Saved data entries
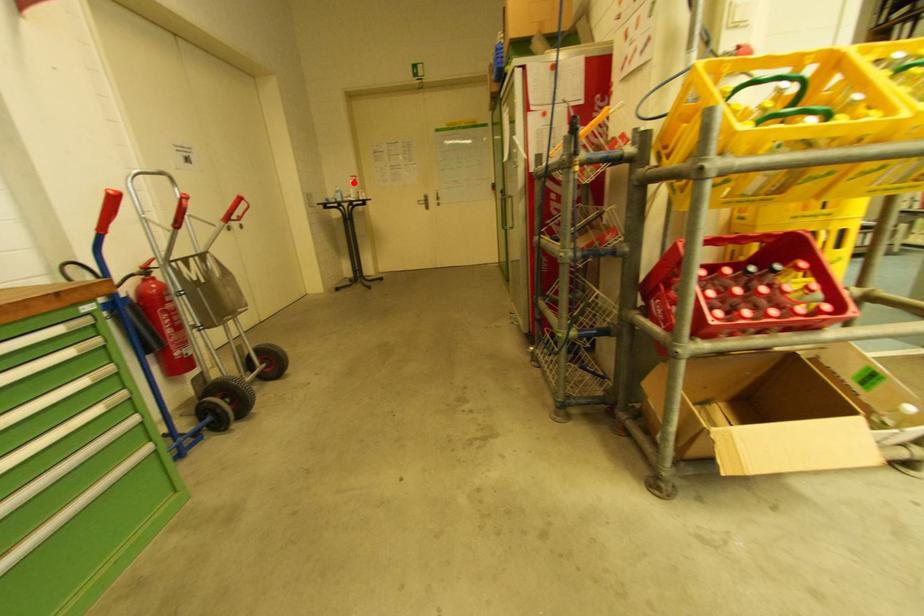
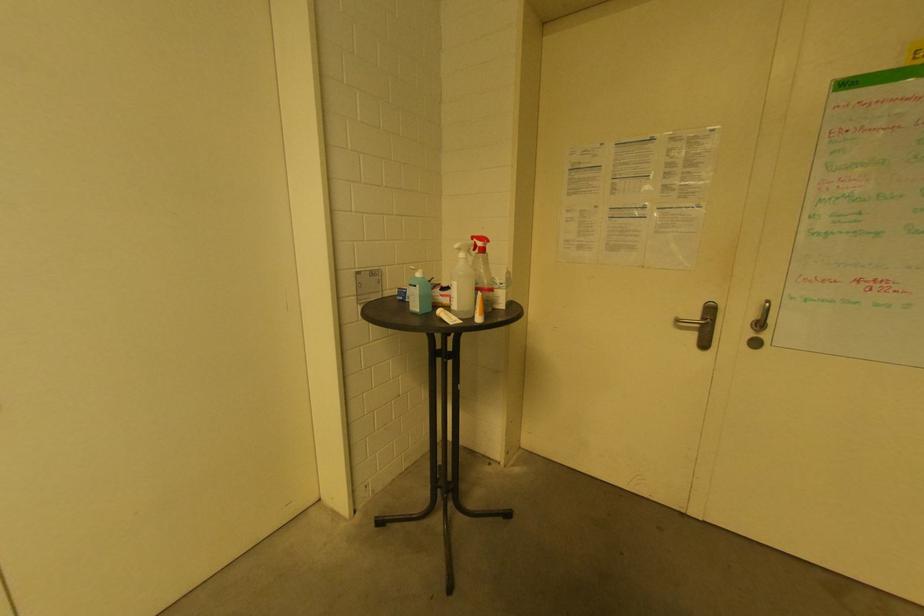
Question: I am providing you with two images of the same scene from different viewpoints. Given a red point in image1, look at the same physical point in image2. Is it:

Choices:
 (A) Closer to the viewpoint
 (B) Farther from the viewpoint

Answer: (B)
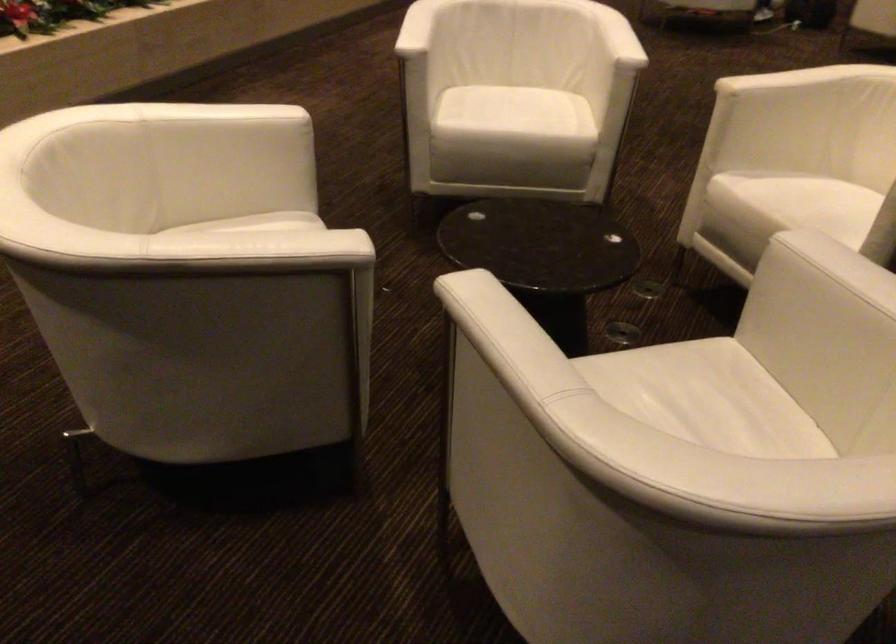
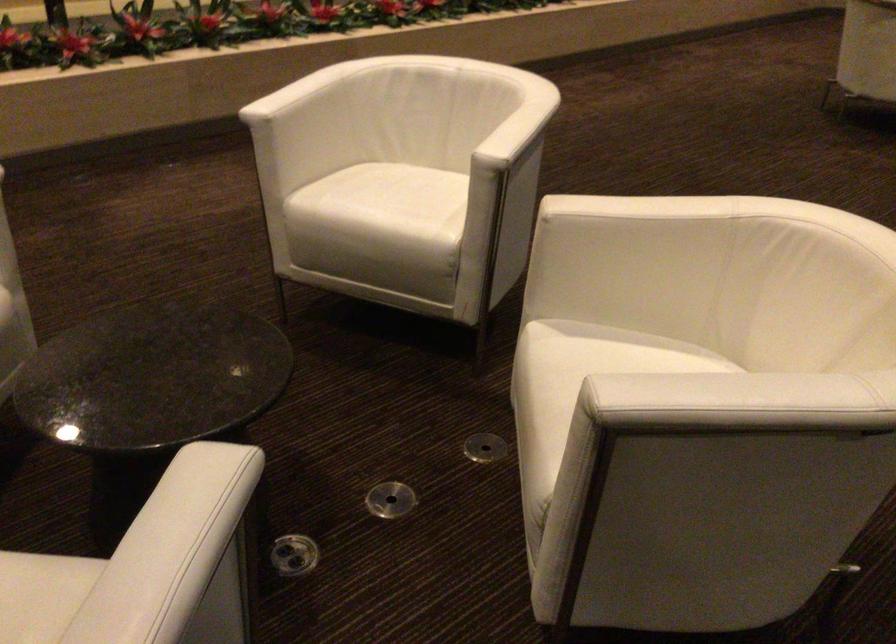
Where in the second image is the point corresponding to pixel 517 114 from the first image?

(383, 205)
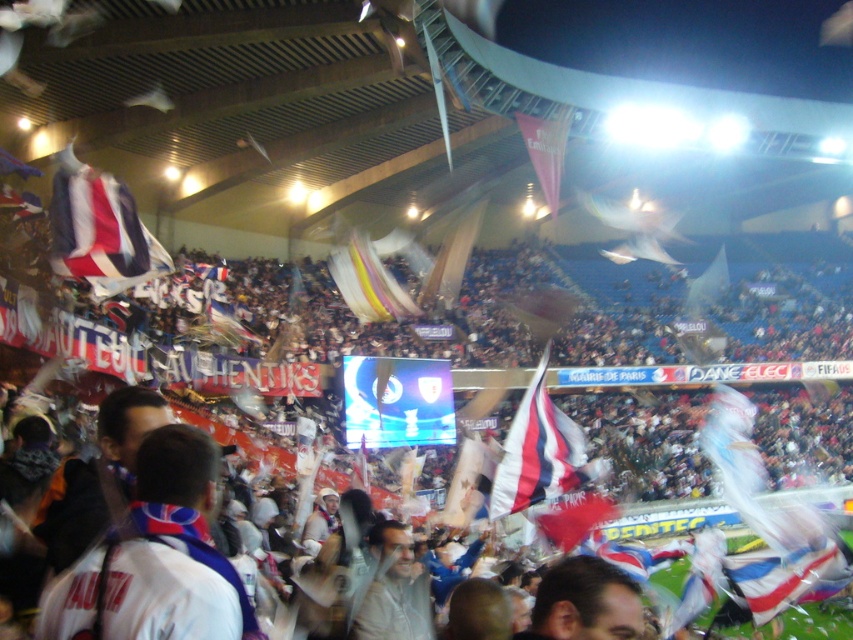
Question: Which object is the closest to the white fabric head at center?

Choices:
 (A) translucent plastic flag at center
 (B) white fabric flag at center
 (C) matte pink flag at upper center

Answer: (B)

Question: Which of the following is the closest to the observer?

Choices:
 (A) matte pink flag at upper center
 (B) translucent plastic flag at center
 (C) white fabric flag at center
 (D) white fabric scarf at lower left

Answer: (D)

Question: Can you confirm if white fabric flag at center is thinner than white fabric head at center?

Choices:
 (A) yes
 (B) no

Answer: (B)

Question: Does translucent plastic flag at center appear over matte pink flag at upper center?

Choices:
 (A) no
 (B) yes

Answer: (A)

Question: Based on their relative distances, which object is farther from the translucent plastic flag at center?

Choices:
 (A) matte pink flag at upper center
 (B) white fabric scarf at lower left
 (C) white fabric head at center

Answer: (B)

Question: Is white fabric scarf at lower left closer to the viewer compared to white fabric flag at center?

Choices:
 (A) yes
 (B) no

Answer: (A)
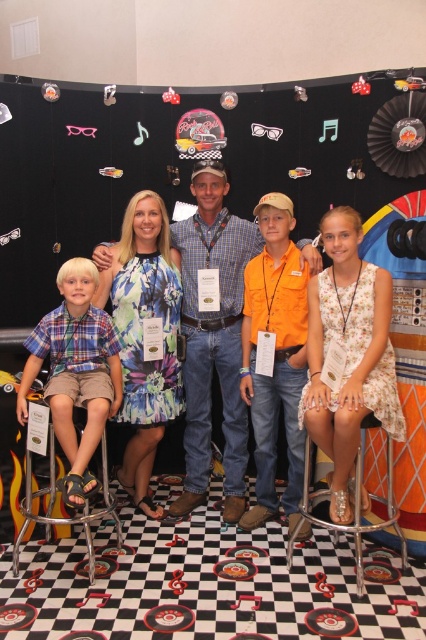
This screenshot has width=426, height=640. I want to click on plaid cotton shirt at left, so click(75, 371).

Can you confirm if plaid cotton shirt at left is wider than metallic silver bar stool at lower center?

In fact, plaid cotton shirt at left might be narrower than metallic silver bar stool at lower center.

Does point (97, 410) come closer to viewer compared to point (362, 554)?

Yes, it is in front of point (362, 554).

Identify the location of plaid cotton shirt at left. The height and width of the screenshot is (640, 426). (75, 371).

Consider the image. Which is more to the right, checkered fabric shirt at center or plaid cotton shirt at left?

From the viewer's perspective, checkered fabric shirt at center appears more on the right side.

Can you confirm if checkered fabric shirt at center is positioned to the right of plaid cotton shirt at left?

Indeed, checkered fabric shirt at center is positioned on the right side of plaid cotton shirt at left.

Is point (235, 413) farther from viewer compared to point (104, 323)?

Yes, it is behind point (104, 323).

Identify the location of checkered fabric shirt at center. Image resolution: width=426 pixels, height=640 pixels. (213, 337).

Can you confirm if checkered fabric shirt at center is positioned to the right of metallic silver bar stool at lower left?

Indeed, checkered fabric shirt at center is positioned on the right side of metallic silver bar stool at lower left.

Between checkered fabric shirt at center and metallic silver bar stool at lower left, which one is positioned lower?

metallic silver bar stool at lower left

Who is more distant from viewer, (215, 346) or (13, 554)?

Point (215, 346)

This screenshot has height=640, width=426. I want to click on checkered fabric shirt at center, so click(213, 337).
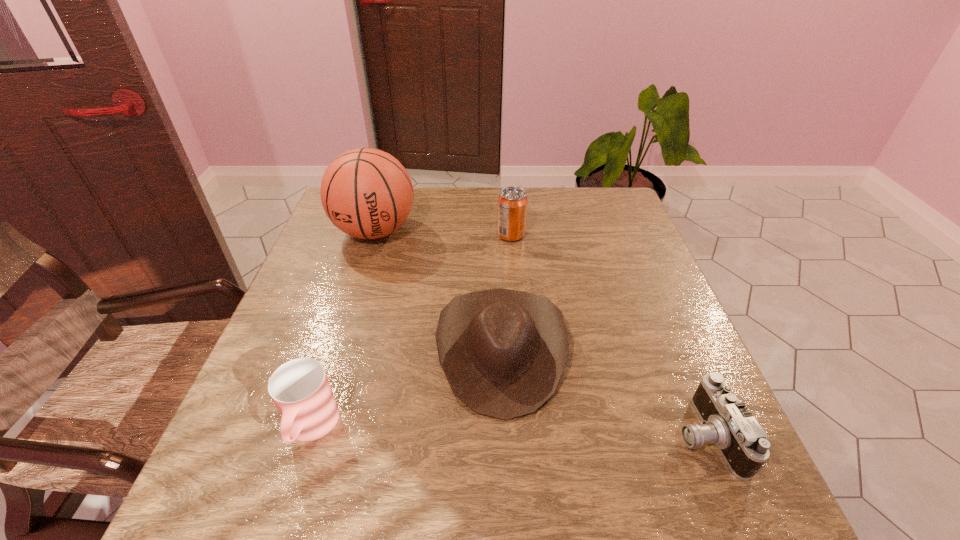
You are a GUI agent. You are given a task and a screenshot of the screen. Output one action in this format:
    pyautogui.click(x=<x>, y=<y>)
    Task: Click on the basketball
    
    Given the screenshot: What is the action you would take?
    pyautogui.click(x=367, y=193)

I want to click on soda can, so click(x=512, y=202).

I want to click on cup, so click(x=300, y=389).

Locate an element on the screen. This screenshot has height=540, width=960. cowboy hat is located at coordinates (503, 352).

You are a GUI agent. You are given a task and a screenshot of the screen. Output one action in this format:
    pyautogui.click(x=<x>, y=<y>)
    Task: Click on the rightmost object
    The image size is (960, 540).
    Given the screenshot: What is the action you would take?
    pyautogui.click(x=726, y=422)

Where is `camera`? camera is located at coordinates (726, 422).

This screenshot has width=960, height=540. Identify the location of free region located 0.140m on the surface of the tallest object near the brand logo. (355, 293).

Find the location of a particular element. The width and height of the screenshot is (960, 540). vacant space located 0.290m on the front of the soda can is located at coordinates (518, 319).

Find the location of a particular element. This screenshot has width=960, height=540. vacant space located 0.060m on the side of the cup with the handle is located at coordinates (287, 502).

At what (x,y) coordinates should I click in order to perform the action: click on free spot located 0.240m on the left of the cowboy hat. Please return your answer as a coordinate pair (x, y). This screenshot has height=540, width=960. Looking at the image, I should click on (324, 351).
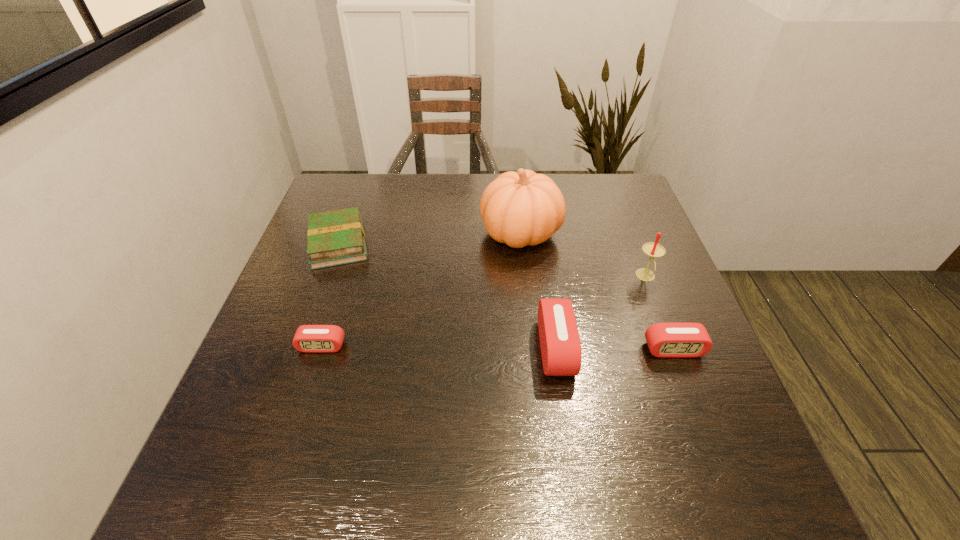
The height and width of the screenshot is (540, 960). I want to click on free space between the tallest object and the candle, so [583, 255].

Identify the location of unoccupied position between the second alarm clock from right to left and the second tallest alarm clock. The image size is (960, 540). (x=614, y=349).

You are a GUI agent. You are given a task and a screenshot of the screen. Output one action in this format:
    pyautogui.click(x=<x>, y=<y>)
    Task: Click on the free point between the third shortest object and the tallest alarm clock
    The image size is (960, 540).
    Given the screenshot: What is the action you would take?
    pyautogui.click(x=614, y=349)

Where is `vacant area that lies between the fourth shortest object and the pumpkin`? The height and width of the screenshot is (540, 960). vacant area that lies between the fourth shortest object and the pumpkin is located at coordinates (539, 291).

Identify the location of free area in between the shortest alarm clock and the second shortest alarm clock. The width and height of the screenshot is (960, 540). click(x=497, y=348).

Identify the location of object that can be found as the third closest to the second shortest alarm clock. The height and width of the screenshot is (540, 960). (521, 208).

This screenshot has width=960, height=540. I want to click on object identified as the second closest to the leftmost alarm clock, so click(x=521, y=208).

Find the location of `the second closest alarm clock relative to the third shortest object`. the second closest alarm clock relative to the third shortest object is located at coordinates 308,338.

I want to click on alarm clock that can be found as the closest to the shortest alarm clock, so click(x=561, y=353).

The width and height of the screenshot is (960, 540). I want to click on free space that satisfies the following two spatial constraints: 1. on the back side of the tallest object; 2. on the right side of the book, so click(342, 233).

**ACTIVITY**
Update all the rows above, replacing every "translucent plastic flag" with "clear plastic flag" and keeping the rest of the text unchanged. Leave the pictures out of your answer.

**RESPONSE TO THIS EXERCISE**
Question: I am providing you with two images of the same scene from different viewpoints. Given a red point in image1, look at the same physical point in image2. Is it:

Choices:
 (A) Closer to the viewpoint
 (B) Farther from the viewpoint

Answer: (B)
Where in the second image is the point corresponding to pixel 517 114 from the first image?

(383, 205)
Question: Which object is the closest to the white fabric head at center?

Choices:
 (A) clear plastic flag at center
 (B) white fabric flag at center
 (C) matte pink flag at upper center

Answer: (B)

Question: Which of the following is the closest to the observer?

Choices:
 (A) matte pink flag at upper center
 (B) clear plastic flag at center
 (C) white fabric flag at center
 (D) white fabric scarf at lower left

Answer: (D)

Question: Can you confirm if white fabric flag at center is thinner than white fabric head at center?

Choices:
 (A) yes
 (B) no

Answer: (B)

Question: Does clear plastic flag at center appear over matte pink flag at upper center?

Choices:
 (A) no
 (B) yes

Answer: (A)

Question: Based on their relative distances, which object is farther from the clear plastic flag at center?

Choices:
 (A) matte pink flag at upper center
 (B) white fabric scarf at lower left
 (C) white fabric head at center

Answer: (B)

Question: Is white fabric scarf at lower left closer to the viewer compared to white fabric flag at center?

Choices:
 (A) yes
 (B) no

Answer: (A)
This screenshot has width=426, height=640. I want to click on plaid cotton shirt at left, so click(75, 371).

Can you confirm if plaid cotton shirt at left is wider than metallic silver bar stool at lower center?

In fact, plaid cotton shirt at left might be narrower than metallic silver bar stool at lower center.

Does point (97, 410) come closer to viewer compared to point (362, 554)?

Yes, it is in front of point (362, 554).

Identify the location of plaid cotton shirt at left. The height and width of the screenshot is (640, 426). (75, 371).

Consider the image. Which is more to the right, checkered fabric shirt at center or plaid cotton shirt at left?

From the viewer's perspective, checkered fabric shirt at center appears more on the right side.

Can you confirm if checkered fabric shirt at center is positioned to the right of plaid cotton shirt at left?

Indeed, checkered fabric shirt at center is positioned on the right side of plaid cotton shirt at left.

Is point (235, 413) farther from viewer compared to point (104, 323)?

Yes, it is behind point (104, 323).

Identify the location of checkered fabric shirt at center. Image resolution: width=426 pixels, height=640 pixels. (213, 337).

Can you confirm if checkered fabric shirt at center is positioned to the right of metallic silver bar stool at lower left?

Indeed, checkered fabric shirt at center is positioned on the right side of metallic silver bar stool at lower left.

Between checkered fabric shirt at center and metallic silver bar stool at lower left, which one is positioned lower?

metallic silver bar stool at lower left

Who is more distant from viewer, (215, 346) or (13, 554)?

Point (215, 346)

This screenshot has height=640, width=426. I want to click on checkered fabric shirt at center, so click(213, 337).
You are a GUI agent. You are given a task and a screenshot of the screen. Output one action in this format:
    pyautogui.click(x=<x>, y=<y>)
    Task: Click on the basketball
    
    Given the screenshot: What is the action you would take?
    pyautogui.click(x=367, y=193)

I want to click on soda can, so click(x=512, y=202).

I want to click on cup, so click(x=300, y=389).

Locate an element on the screen. This screenshot has height=540, width=960. cowboy hat is located at coordinates (503, 352).

You are a GUI agent. You are given a task and a screenshot of the screen. Output one action in this format:
    pyautogui.click(x=<x>, y=<y>)
    Task: Click on the rightmost object
    The image size is (960, 540).
    Given the screenshot: What is the action you would take?
    pyautogui.click(x=726, y=422)

Where is `camera`? camera is located at coordinates (726, 422).

This screenshot has width=960, height=540. Identify the location of free region located 0.140m on the surface of the tallest object near the brand logo. (355, 293).

Find the location of a particular element. The width and height of the screenshot is (960, 540). vacant space located 0.290m on the front of the soda can is located at coordinates (518, 319).

Find the location of a particular element. This screenshot has width=960, height=540. vacant space located 0.060m on the side of the cup with the handle is located at coordinates (287, 502).

At what (x,y) coordinates should I click in order to perform the action: click on free spot located 0.240m on the left of the cowboy hat. Please return your answer as a coordinate pair (x, y). This screenshot has height=540, width=960. Looking at the image, I should click on (324, 351).
The height and width of the screenshot is (540, 960). I want to click on free space between the tallest object and the candle, so [583, 255].

Identify the location of unoccupied position between the second alarm clock from right to left and the second tallest alarm clock. The image size is (960, 540). (x=614, y=349).

You are a GUI agent. You are given a task and a screenshot of the screen. Output one action in this format:
    pyautogui.click(x=<x>, y=<y>)
    Task: Click on the free point between the third shortest object and the tallest alarm clock
    The image size is (960, 540).
    Given the screenshot: What is the action you would take?
    pyautogui.click(x=614, y=349)

Where is `vacant area that lies between the fourth shortest object and the pumpkin`? The height and width of the screenshot is (540, 960). vacant area that lies between the fourth shortest object and the pumpkin is located at coordinates (539, 291).

Identify the location of free area in between the shortest alarm clock and the second shortest alarm clock. The width and height of the screenshot is (960, 540). click(x=497, y=348).

Identify the location of object that can be found as the third closest to the second shortest alarm clock. The height and width of the screenshot is (540, 960). (521, 208).

This screenshot has width=960, height=540. I want to click on object identified as the second closest to the leftmost alarm clock, so click(x=521, y=208).

Find the location of `the second closest alarm clock relative to the third shortest object`. the second closest alarm clock relative to the third shortest object is located at coordinates 308,338.

I want to click on alarm clock that can be found as the closest to the shortest alarm clock, so click(x=561, y=353).

The width and height of the screenshot is (960, 540). I want to click on free space that satisfies the following two spatial constraints: 1. on the back side of the tallest object; 2. on the right side of the book, so click(342, 233).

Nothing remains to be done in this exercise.